▶ [Task objective]: Give back the data exactly, with no images.

▶ [Information given]:
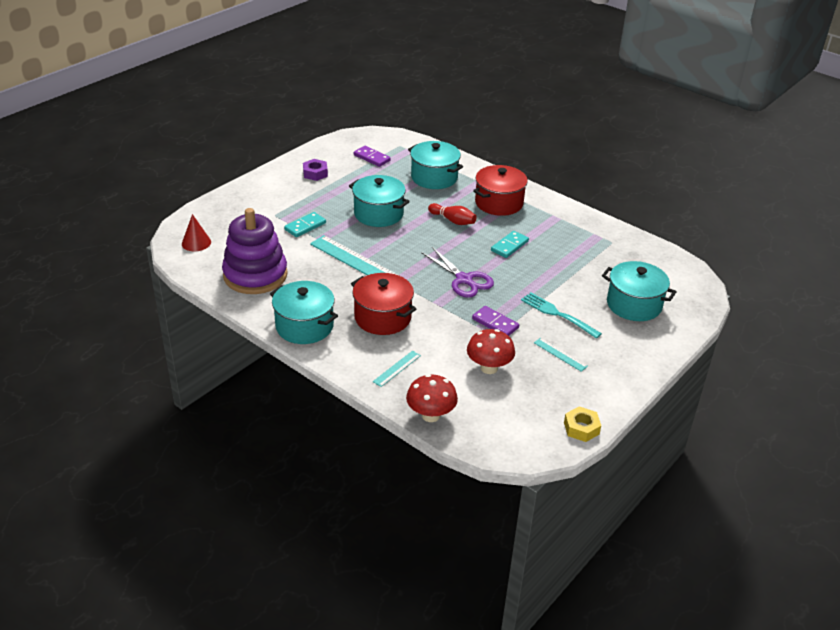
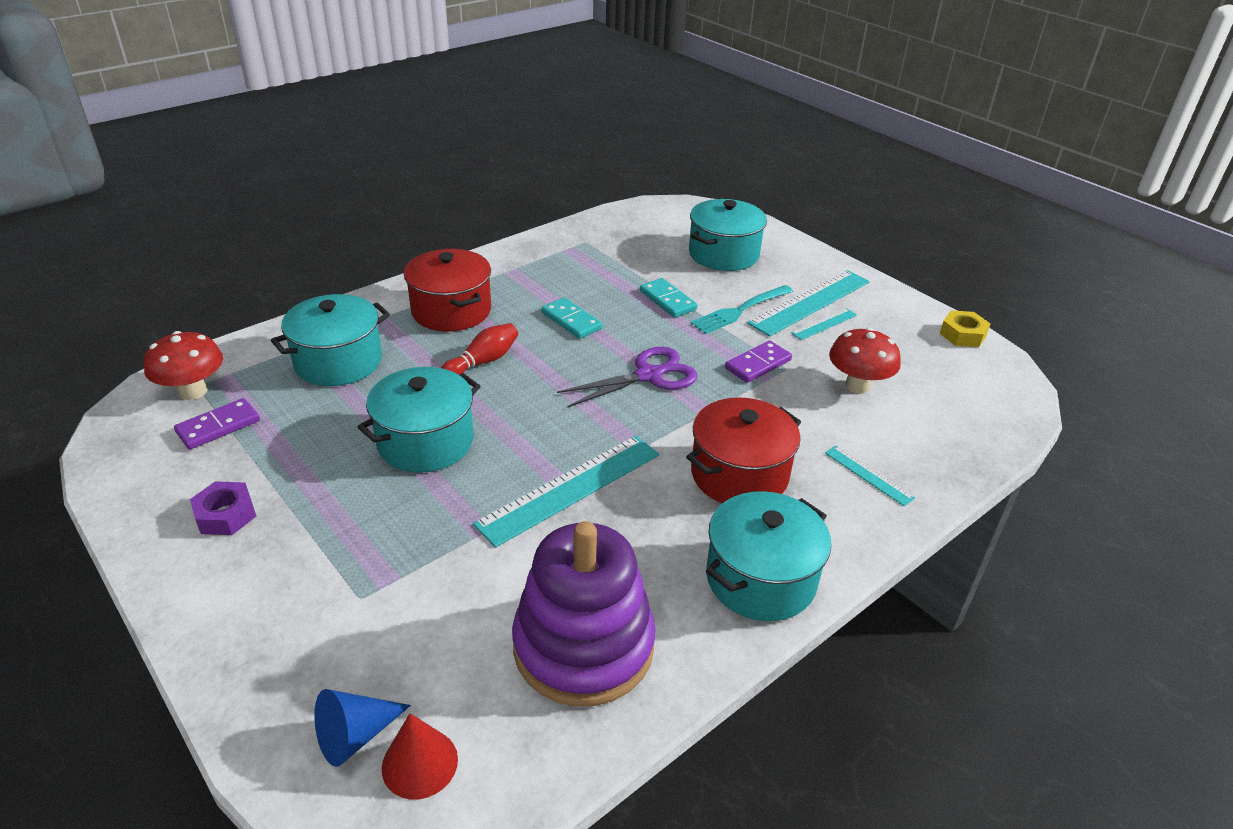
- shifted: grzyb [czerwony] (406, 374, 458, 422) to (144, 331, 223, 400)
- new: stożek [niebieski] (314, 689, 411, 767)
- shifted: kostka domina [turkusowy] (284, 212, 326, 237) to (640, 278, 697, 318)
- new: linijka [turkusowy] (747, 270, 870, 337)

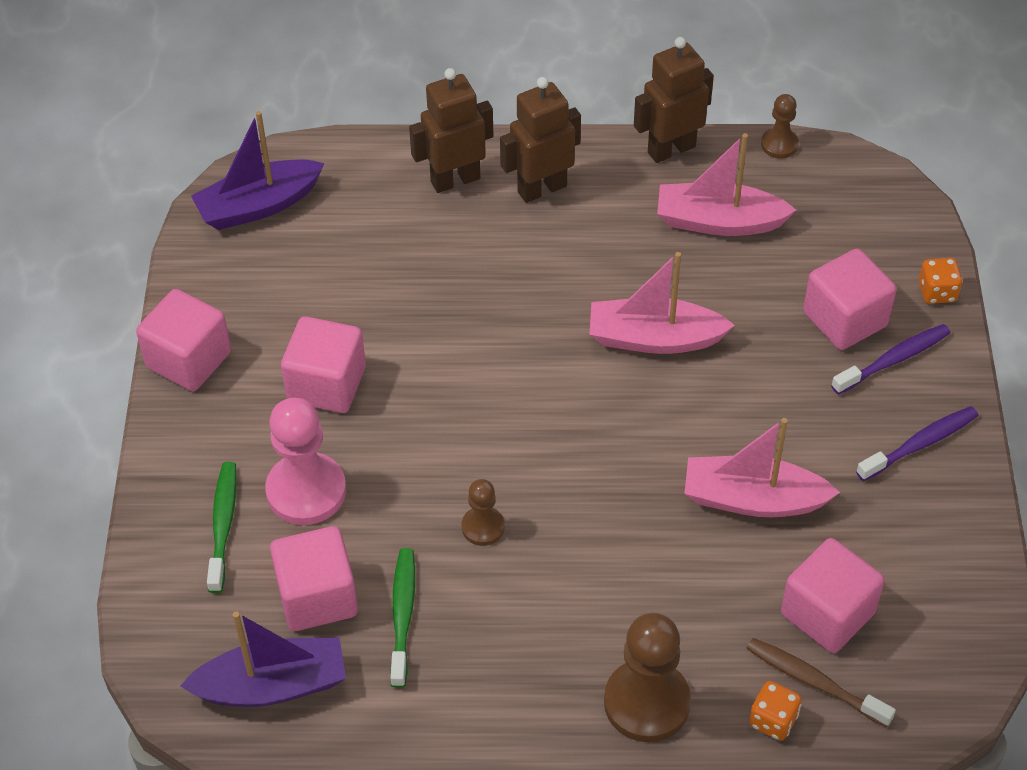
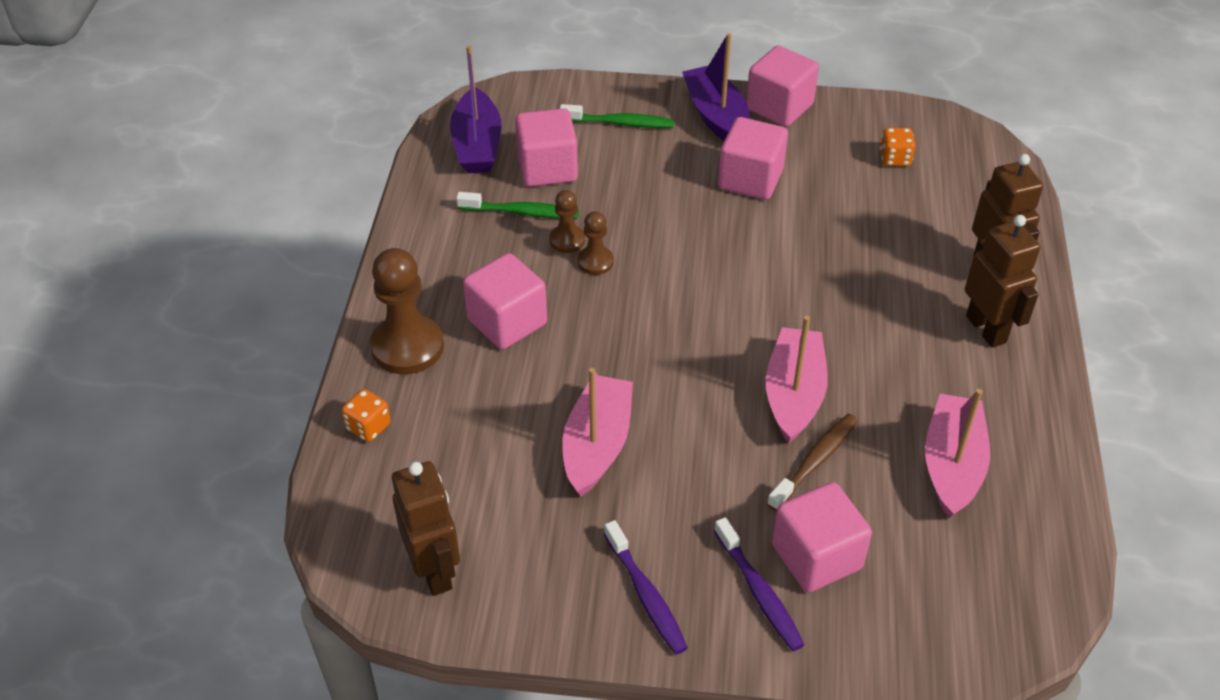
- shifted: robot [brązowy] (634, 37, 714, 163) to (392, 461, 460, 596)
- shifted: sześcian [różowy] (781, 538, 885, 653) to (463, 253, 547, 350)
- shifted: pionek [brązowy] (761, 94, 799, 158) to (549, 190, 585, 253)
- shifted: łódka [fioletowy] (191, 111, 324, 230) to (682, 33, 750, 141)
- shifted: szczoteczka do zębów [brązowy] (746, 638, 896, 727) to (767, 414, 858, 511)
- shifted: kostka do gry [pomarańczowy] (919, 258, 963, 304) to (880, 128, 916, 166)
- gone: pionek [różowy] (265, 398, 346, 525)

▶ [Task result]:
- shifted: grzyb [czerwony] (406, 374, 458, 422) to (144, 331, 223, 400)
- new: stożek [niebieski] (314, 689, 411, 767)
- shifted: kostka domina [turkusowy] (284, 212, 326, 237) to (640, 278, 697, 318)
- new: linijka [turkusowy] (747, 270, 870, 337)

- shifted: robot [brązowy] (634, 37, 714, 163) to (392, 461, 460, 596)
- shifted: sześcian [różowy] (781, 538, 885, 653) to (463, 253, 547, 350)
- shifted: pionek [brązowy] (761, 94, 799, 158) to (549, 190, 585, 253)
- shifted: łódka [fioletowy] (191, 111, 324, 230) to (682, 33, 750, 141)
- shifted: szczoteczka do zębów [brązowy] (746, 638, 896, 727) to (767, 414, 858, 511)
- shifted: kostka do gry [pomarańczowy] (919, 258, 963, 304) to (880, 128, 916, 166)
- gone: pionek [różowy] (265, 398, 346, 525)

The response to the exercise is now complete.